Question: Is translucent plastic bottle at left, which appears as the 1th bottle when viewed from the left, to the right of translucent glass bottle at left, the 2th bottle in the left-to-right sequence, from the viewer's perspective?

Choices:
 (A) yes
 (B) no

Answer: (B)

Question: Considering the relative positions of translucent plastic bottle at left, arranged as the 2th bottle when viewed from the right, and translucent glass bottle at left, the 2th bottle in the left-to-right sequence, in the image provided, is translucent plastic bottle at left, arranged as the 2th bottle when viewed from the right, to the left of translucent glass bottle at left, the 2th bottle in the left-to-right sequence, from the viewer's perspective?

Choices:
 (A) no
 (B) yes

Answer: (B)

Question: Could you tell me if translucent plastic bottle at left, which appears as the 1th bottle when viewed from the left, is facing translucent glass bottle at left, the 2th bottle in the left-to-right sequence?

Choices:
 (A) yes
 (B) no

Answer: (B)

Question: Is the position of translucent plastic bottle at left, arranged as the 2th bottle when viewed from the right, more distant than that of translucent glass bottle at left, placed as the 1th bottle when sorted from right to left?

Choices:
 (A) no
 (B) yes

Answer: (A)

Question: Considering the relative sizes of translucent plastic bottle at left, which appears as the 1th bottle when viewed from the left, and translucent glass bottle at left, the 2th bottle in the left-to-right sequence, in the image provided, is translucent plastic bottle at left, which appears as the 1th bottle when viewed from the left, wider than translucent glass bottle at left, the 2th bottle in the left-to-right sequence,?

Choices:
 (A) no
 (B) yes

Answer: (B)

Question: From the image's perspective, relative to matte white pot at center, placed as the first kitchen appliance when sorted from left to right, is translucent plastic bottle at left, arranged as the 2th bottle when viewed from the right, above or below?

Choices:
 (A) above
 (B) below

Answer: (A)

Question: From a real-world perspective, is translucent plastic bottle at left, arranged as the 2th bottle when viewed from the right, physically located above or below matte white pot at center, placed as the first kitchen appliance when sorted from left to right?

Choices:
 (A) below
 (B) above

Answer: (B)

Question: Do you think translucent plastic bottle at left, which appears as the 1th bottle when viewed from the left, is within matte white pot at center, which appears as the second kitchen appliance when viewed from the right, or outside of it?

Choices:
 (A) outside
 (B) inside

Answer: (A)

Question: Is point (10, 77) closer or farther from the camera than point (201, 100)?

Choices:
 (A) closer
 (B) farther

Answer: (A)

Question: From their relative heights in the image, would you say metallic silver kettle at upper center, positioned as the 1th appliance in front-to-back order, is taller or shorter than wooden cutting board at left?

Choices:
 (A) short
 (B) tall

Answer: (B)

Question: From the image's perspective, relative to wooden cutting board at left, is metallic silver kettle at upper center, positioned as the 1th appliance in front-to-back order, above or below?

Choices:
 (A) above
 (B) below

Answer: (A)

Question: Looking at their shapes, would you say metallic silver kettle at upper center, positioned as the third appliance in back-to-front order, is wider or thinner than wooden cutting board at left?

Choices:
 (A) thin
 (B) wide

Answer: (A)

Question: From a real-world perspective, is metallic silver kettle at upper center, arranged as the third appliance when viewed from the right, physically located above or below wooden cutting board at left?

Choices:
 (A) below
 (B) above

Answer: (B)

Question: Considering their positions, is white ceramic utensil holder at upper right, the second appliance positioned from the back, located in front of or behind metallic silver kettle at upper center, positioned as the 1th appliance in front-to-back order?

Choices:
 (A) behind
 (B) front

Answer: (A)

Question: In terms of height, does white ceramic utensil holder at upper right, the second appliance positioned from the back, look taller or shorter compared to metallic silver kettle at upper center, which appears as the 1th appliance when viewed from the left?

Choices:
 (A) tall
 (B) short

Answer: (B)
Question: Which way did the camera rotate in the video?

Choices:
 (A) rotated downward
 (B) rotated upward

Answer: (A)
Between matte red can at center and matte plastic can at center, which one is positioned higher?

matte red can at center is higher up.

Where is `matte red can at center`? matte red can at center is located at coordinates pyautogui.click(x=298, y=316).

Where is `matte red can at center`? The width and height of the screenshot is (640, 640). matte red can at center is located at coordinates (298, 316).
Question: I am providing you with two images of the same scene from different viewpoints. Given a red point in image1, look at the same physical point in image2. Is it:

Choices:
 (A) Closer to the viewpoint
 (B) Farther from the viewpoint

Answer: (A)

==

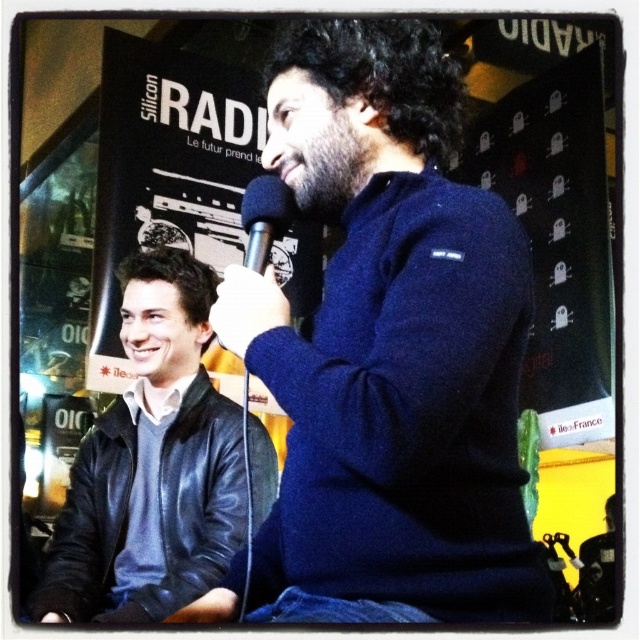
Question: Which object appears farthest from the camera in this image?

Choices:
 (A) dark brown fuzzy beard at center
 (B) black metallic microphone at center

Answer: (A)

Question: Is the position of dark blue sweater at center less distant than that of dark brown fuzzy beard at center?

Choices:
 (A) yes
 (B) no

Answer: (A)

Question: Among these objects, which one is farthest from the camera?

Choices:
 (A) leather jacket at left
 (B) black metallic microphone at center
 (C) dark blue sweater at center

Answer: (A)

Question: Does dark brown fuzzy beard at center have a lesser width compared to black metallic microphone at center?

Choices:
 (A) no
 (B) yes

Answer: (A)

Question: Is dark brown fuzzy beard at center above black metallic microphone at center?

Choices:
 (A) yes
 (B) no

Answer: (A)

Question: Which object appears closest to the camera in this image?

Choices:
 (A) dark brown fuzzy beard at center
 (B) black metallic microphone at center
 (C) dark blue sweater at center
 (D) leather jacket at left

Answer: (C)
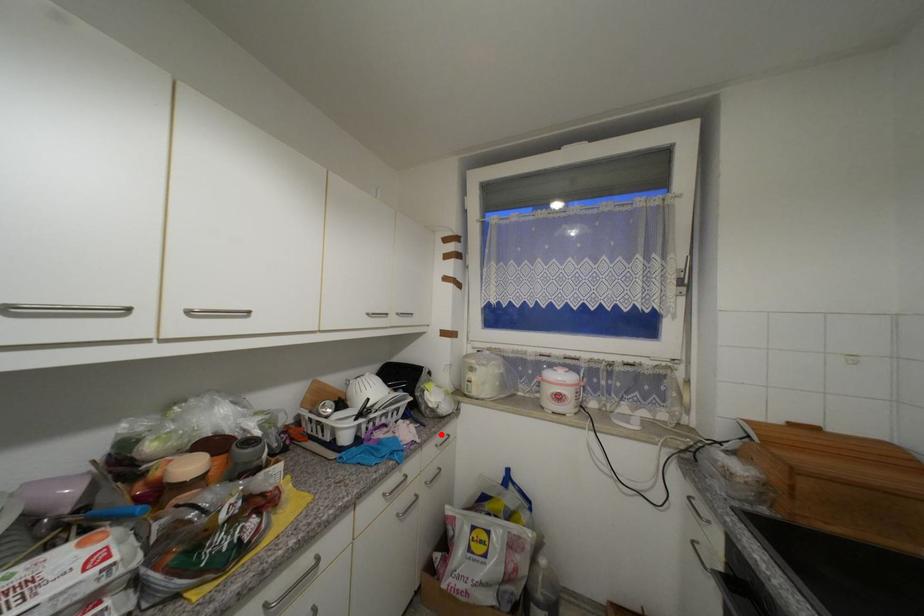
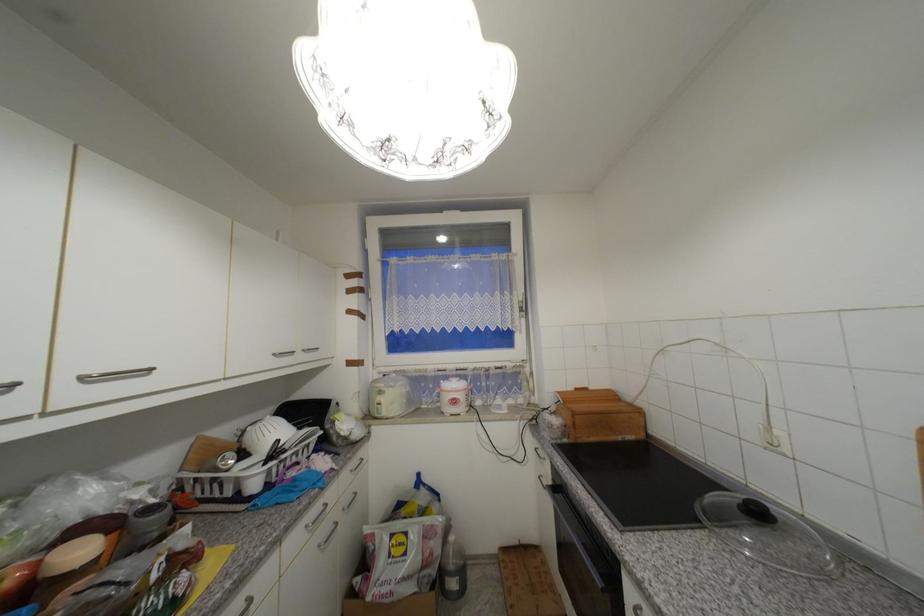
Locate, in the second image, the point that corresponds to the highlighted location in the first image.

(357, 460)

• **TASK BRIEF**
Copy the lines of the records from the one containing "matte red can at center is higher up." through the one containing "(B) Farther from the viewpoint", both included, with no changes.

• **REPLY TO THE EXERCISE**
matte red can at center is higher up.

Where is `matte red can at center`? matte red can at center is located at coordinates pyautogui.click(x=298, y=316).

Where is `matte red can at center`? The width and height of the screenshot is (640, 640). matte red can at center is located at coordinates (298, 316).
Question: I am providing you with two images of the same scene from different viewpoints. Given a red point in image1, look at the same physical point in image2. Is it:

Choices:
 (A) Closer to the viewpoint
 (B) Farther from the viewpoint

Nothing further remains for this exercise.